> [Assigned task]: Return the data exactly, apart from leaving out the pictures.

> [Collected material]:
______
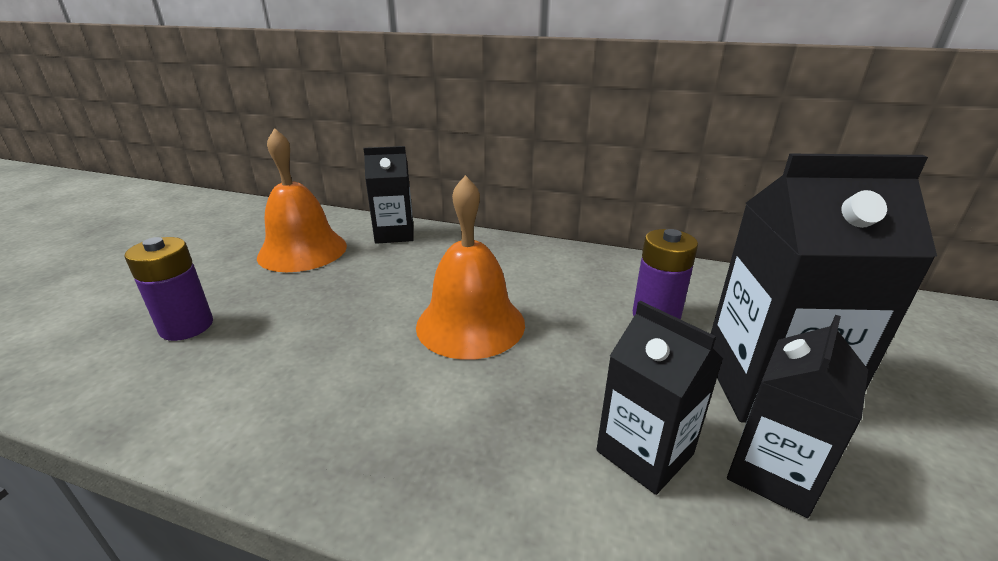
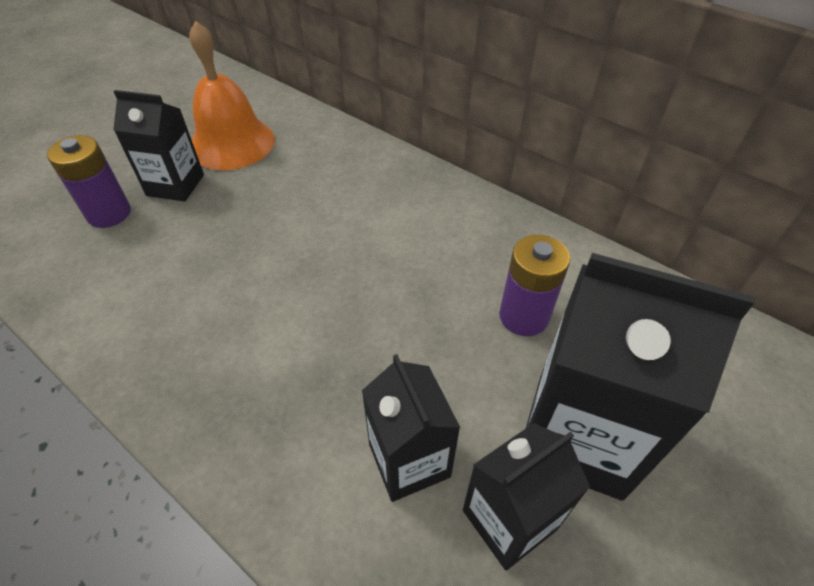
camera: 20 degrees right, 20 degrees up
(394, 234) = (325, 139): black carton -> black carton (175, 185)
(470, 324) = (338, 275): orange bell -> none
______
> [Task response]:
camera: 20 degrees right, 20 degrees up
(394, 234) = (325, 139): black carton -> black carton (175, 185)
(470, 324) = (338, 275): orange bell -> none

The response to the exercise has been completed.